### THE RECORDS
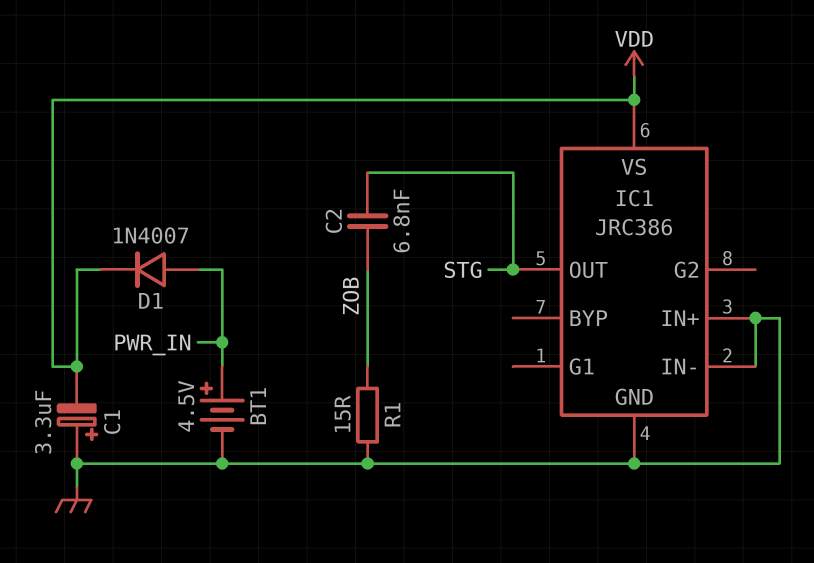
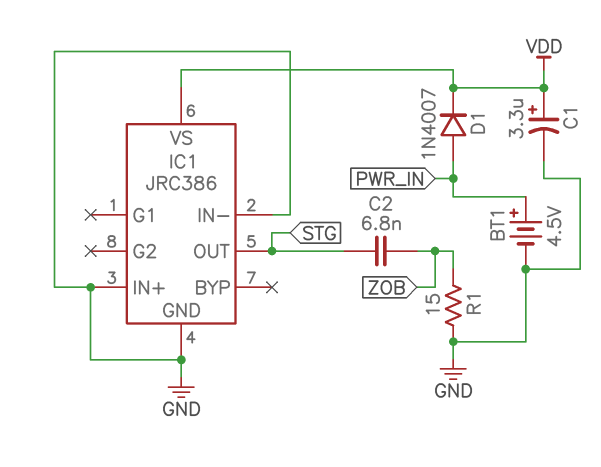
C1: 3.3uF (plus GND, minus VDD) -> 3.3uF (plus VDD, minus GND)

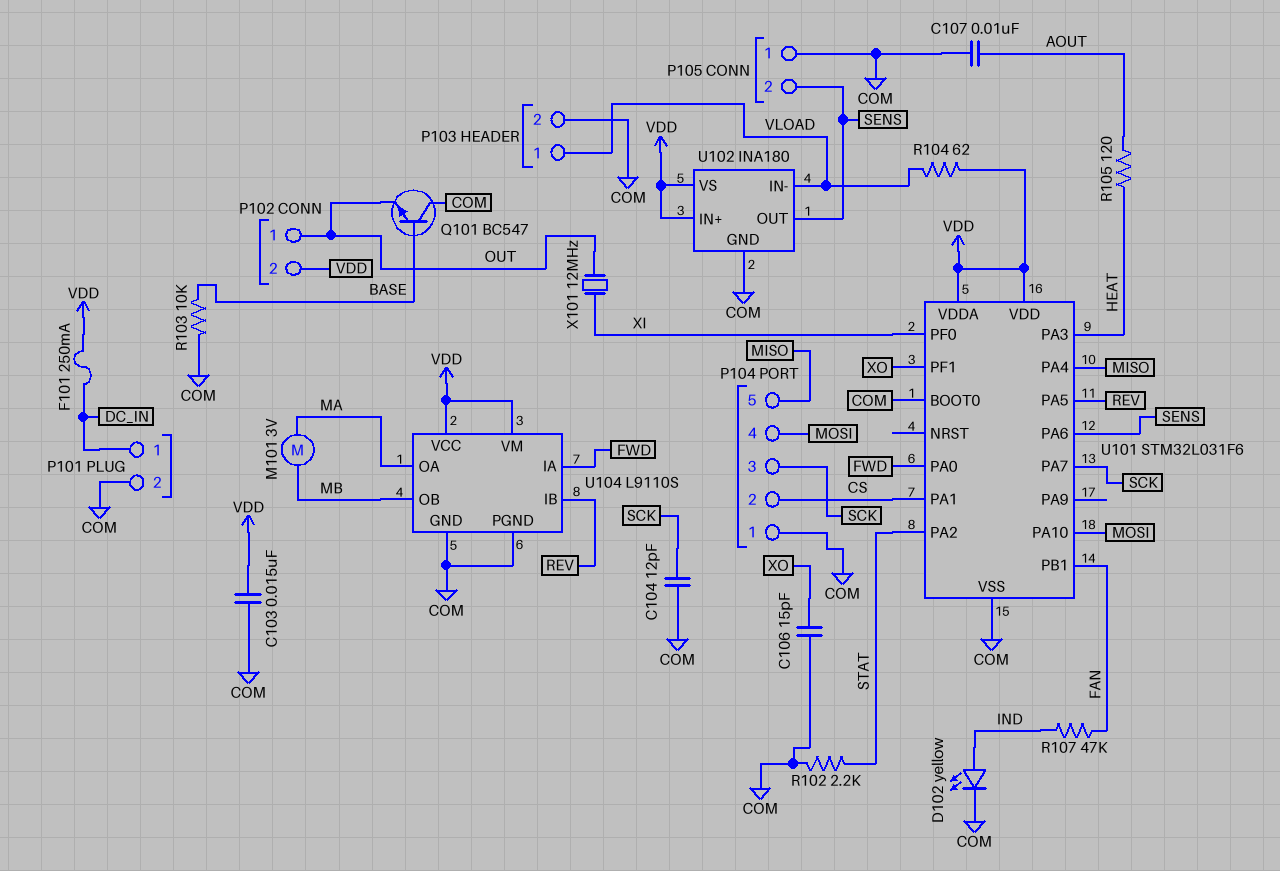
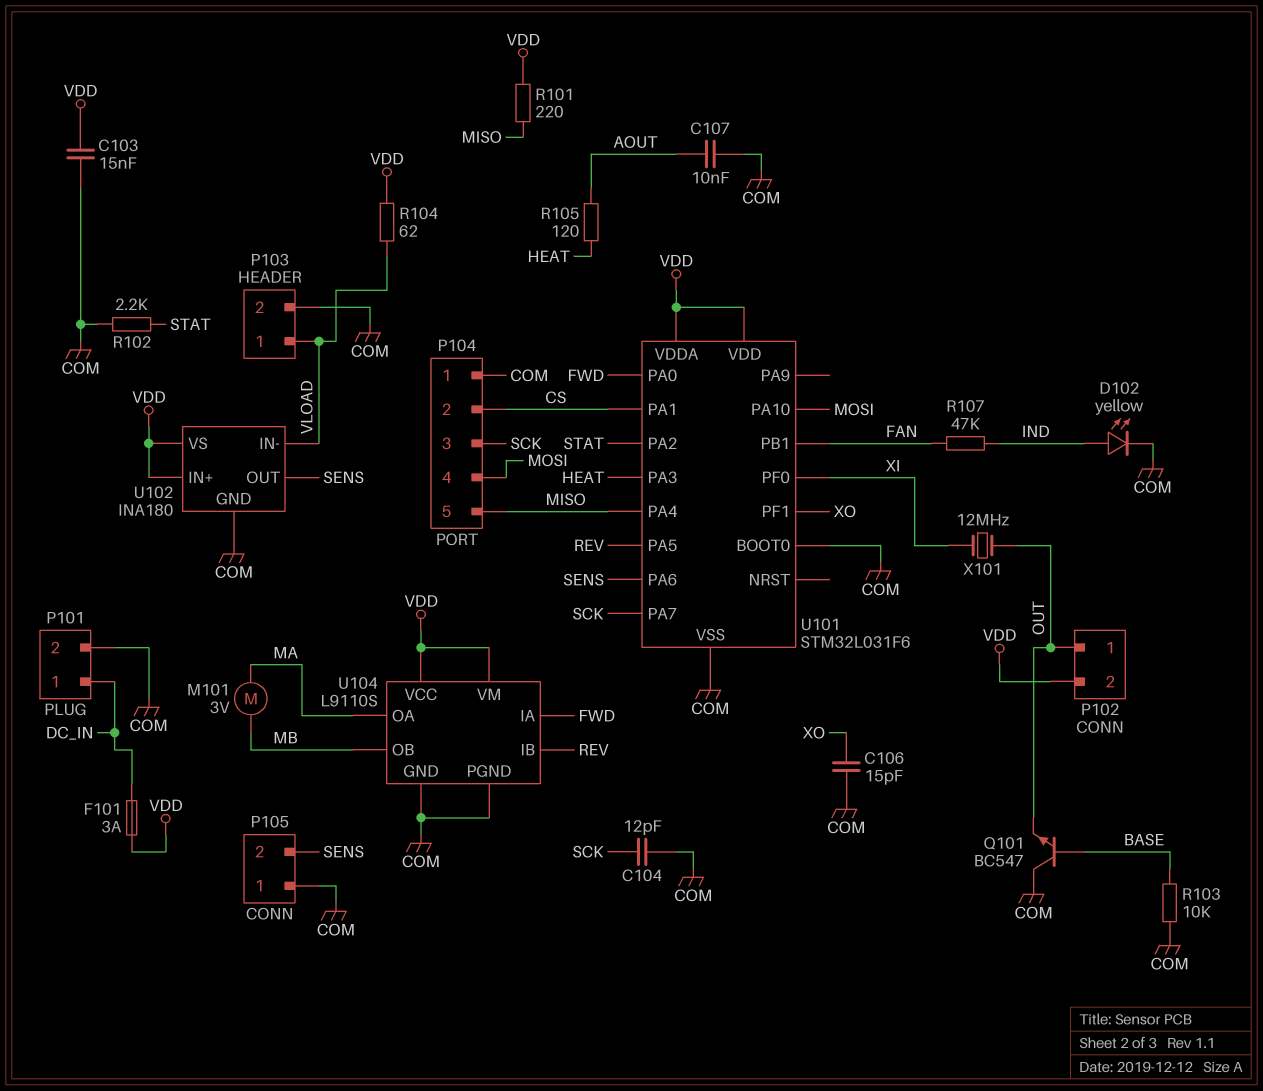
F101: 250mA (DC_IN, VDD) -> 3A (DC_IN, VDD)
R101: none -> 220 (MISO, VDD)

==

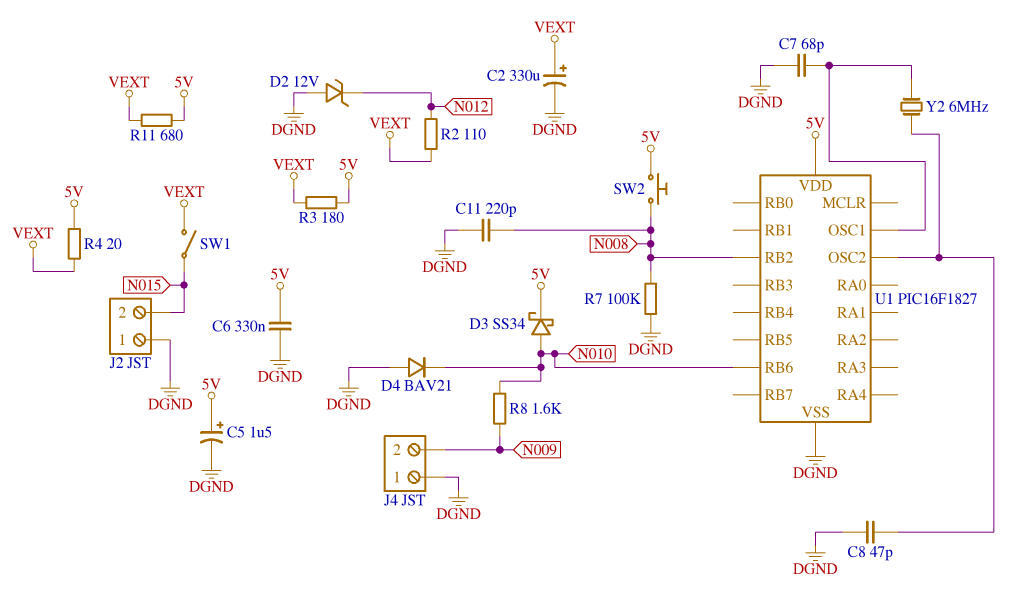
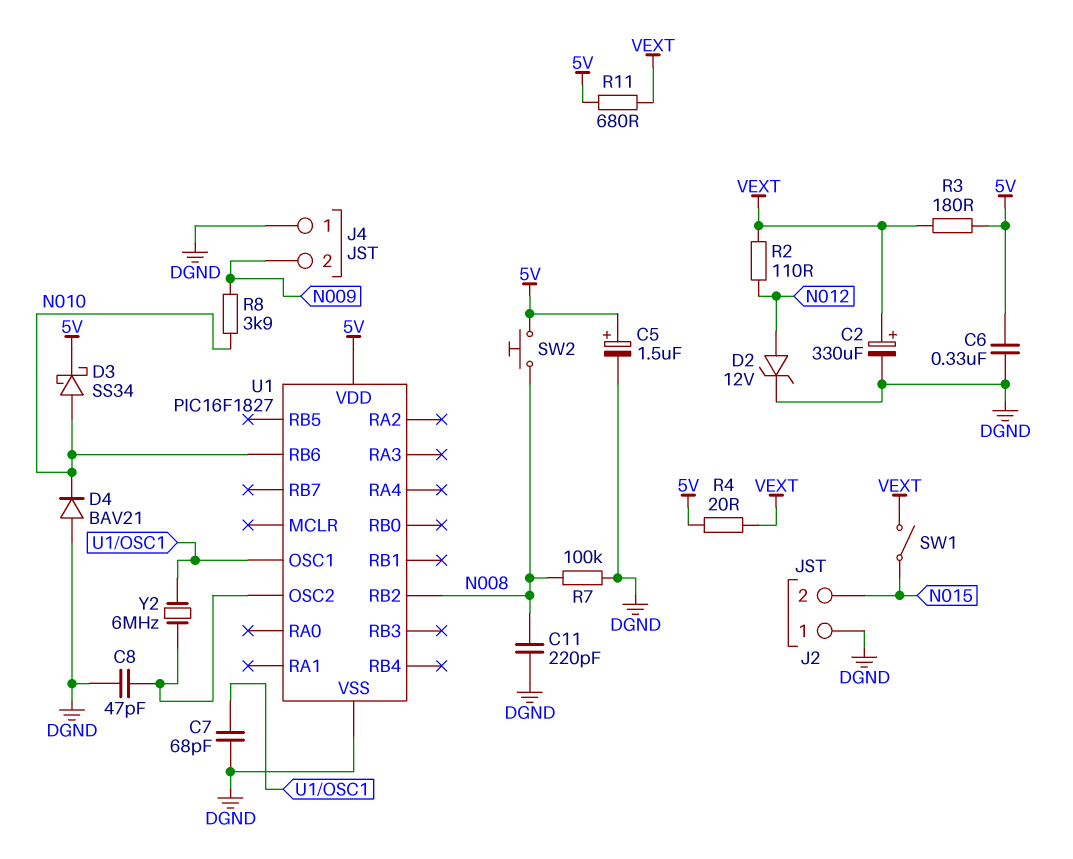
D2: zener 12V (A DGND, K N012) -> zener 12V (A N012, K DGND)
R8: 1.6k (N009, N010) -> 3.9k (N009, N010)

### EXERCISE
Given the listing above, retype only the span of lines from the line with "C1: 3.3uF (plus" up to and including the line with "R101: none -> 220 (MISO, VDD)", exactly as it stands and without pictures.

### WRITTEN REPLY
C1: 3.3uF (plus GND, minus VDD) -> 3.3uF (plus VDD, minus GND)

F101: 250mA (DC_IN, VDD) -> 3A (DC_IN, VDD)
R101: none -> 220 (MISO, VDD)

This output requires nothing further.